--- About this exercise ---
Write each entry out again, exactly as it is written.

--- Coordinate-based change listings ---
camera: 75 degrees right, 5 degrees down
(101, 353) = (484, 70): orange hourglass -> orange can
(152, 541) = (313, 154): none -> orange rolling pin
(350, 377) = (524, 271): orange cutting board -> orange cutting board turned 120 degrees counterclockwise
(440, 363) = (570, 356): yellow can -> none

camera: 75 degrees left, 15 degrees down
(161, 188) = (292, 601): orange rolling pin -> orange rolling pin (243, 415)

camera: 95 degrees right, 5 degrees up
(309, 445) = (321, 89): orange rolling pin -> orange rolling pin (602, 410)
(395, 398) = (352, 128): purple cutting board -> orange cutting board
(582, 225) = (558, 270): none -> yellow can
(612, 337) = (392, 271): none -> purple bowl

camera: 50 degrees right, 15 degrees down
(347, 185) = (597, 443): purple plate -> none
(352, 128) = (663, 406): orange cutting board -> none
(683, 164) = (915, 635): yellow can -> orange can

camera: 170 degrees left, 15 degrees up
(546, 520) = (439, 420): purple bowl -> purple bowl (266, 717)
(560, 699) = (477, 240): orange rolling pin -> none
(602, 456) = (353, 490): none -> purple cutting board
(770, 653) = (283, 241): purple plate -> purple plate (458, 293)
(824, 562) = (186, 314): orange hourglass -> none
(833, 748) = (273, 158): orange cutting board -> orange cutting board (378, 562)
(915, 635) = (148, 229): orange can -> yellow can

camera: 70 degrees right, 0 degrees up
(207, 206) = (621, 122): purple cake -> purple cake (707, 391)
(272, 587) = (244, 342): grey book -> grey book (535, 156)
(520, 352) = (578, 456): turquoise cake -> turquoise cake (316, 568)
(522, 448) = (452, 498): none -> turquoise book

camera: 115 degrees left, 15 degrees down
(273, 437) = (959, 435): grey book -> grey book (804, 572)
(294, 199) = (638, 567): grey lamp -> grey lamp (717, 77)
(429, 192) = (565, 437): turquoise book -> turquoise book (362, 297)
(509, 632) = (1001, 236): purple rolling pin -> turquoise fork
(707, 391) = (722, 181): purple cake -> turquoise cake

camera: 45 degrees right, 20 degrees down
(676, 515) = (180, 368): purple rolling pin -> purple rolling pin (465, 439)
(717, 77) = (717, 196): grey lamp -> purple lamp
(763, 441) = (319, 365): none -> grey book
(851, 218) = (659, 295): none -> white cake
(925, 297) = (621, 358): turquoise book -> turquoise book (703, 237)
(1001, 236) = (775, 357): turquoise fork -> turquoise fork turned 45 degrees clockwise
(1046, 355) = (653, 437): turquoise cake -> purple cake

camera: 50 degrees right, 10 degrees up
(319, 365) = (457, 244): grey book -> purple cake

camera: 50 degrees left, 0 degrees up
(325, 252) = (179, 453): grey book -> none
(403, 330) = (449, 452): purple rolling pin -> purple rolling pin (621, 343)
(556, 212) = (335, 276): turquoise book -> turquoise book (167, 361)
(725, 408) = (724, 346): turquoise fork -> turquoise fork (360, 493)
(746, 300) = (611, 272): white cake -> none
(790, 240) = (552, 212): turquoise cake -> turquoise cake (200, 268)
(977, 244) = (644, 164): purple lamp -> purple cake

--- Written solution ---
camera: 75 degrees right, 5 degrees down
(101, 353) = (484, 70): orange hourglass -> orange can
(152, 541) = (313, 154): none -> orange rolling pin
(350, 377) = (524, 271): orange cutting board -> orange cutting board turned 120 degrees counterclockwise
(440, 363) = (570, 356): yellow can -> none

camera: 75 degrees left, 15 degrees down
(161, 188) = (292, 601): orange rolling pin -> orange rolling pin (243, 415)

camera: 95 degrees right, 5 degrees up
(309, 445) = (321, 89): orange rolling pin -> orange rolling pin (602, 410)
(395, 398) = (352, 128): purple cutting board -> orange cutting board
(582, 225) = (558, 270): none -> yellow can
(612, 337) = (392, 271): none -> purple bowl

camera: 50 degrees right, 15 degrees down
(347, 185) = (597, 443): purple plate -> none
(352, 128) = (663, 406): orange cutting board -> none
(683, 164) = (915, 635): yellow can -> orange can

camera: 170 degrees left, 15 degrees up
(546, 520) = (439, 420): purple bowl -> purple bowl (266, 717)
(560, 699) = (477, 240): orange rolling pin -> none
(602, 456) = (353, 490): none -> purple cutting board
(770, 653) = (283, 241): purple plate -> purple plate (458, 293)
(824, 562) = (186, 314): orange hourglass -> none
(833, 748) = (273, 158): orange cutting board -> orange cutting board (378, 562)
(915, 635) = (148, 229): orange can -> yellow can

camera: 70 degrees right, 0 degrees up
(207, 206) = (621, 122): purple cake -> purple cake (707, 391)
(272, 587) = (244, 342): grey book -> grey book (535, 156)
(520, 352) = (578, 456): turquoise cake -> turquoise cake (316, 568)
(522, 448) = (452, 498): none -> turquoise book

camera: 115 degrees left, 15 degrees down
(273, 437) = (959, 435): grey book -> grey book (804, 572)
(294, 199) = (638, 567): grey lamp -> grey lamp (717, 77)
(429, 192) = (565, 437): turquoise book -> turquoise book (362, 297)
(509, 632) = (1001, 236): purple rolling pin -> turquoise fork
(707, 391) = (722, 181): purple cake -> turquoise cake

camera: 45 degrees right, 20 degrees down
(676, 515) = (180, 368): purple rolling pin -> purple rolling pin (465, 439)
(717, 77) = (717, 196): grey lamp -> purple lamp
(763, 441) = (319, 365): none -> grey book
(851, 218) = (659, 295): none -> white cake
(925, 297) = (621, 358): turquoise book -> turquoise book (703, 237)
(1001, 236) = (775, 357): turquoise fork -> turquoise fork turned 45 degrees clockwise
(1046, 355) = (653, 437): turquoise cake -> purple cake

camera: 50 degrees right, 10 degrees up
(319, 365) = (457, 244): grey book -> purple cake

camera: 50 degrees left, 0 degrees up
(325, 252) = (179, 453): grey book -> none
(403, 330) = (449, 452): purple rolling pin -> purple rolling pin (621, 343)
(556, 212) = (335, 276): turquoise book -> turquoise book (167, 361)
(725, 408) = (724, 346): turquoise fork -> turquoise fork (360, 493)
(746, 300) = (611, 272): white cake -> none
(790, 240) = (552, 212): turquoise cake -> turquoise cake (200, 268)
(977, 244) = (644, 164): purple lamp -> purple cake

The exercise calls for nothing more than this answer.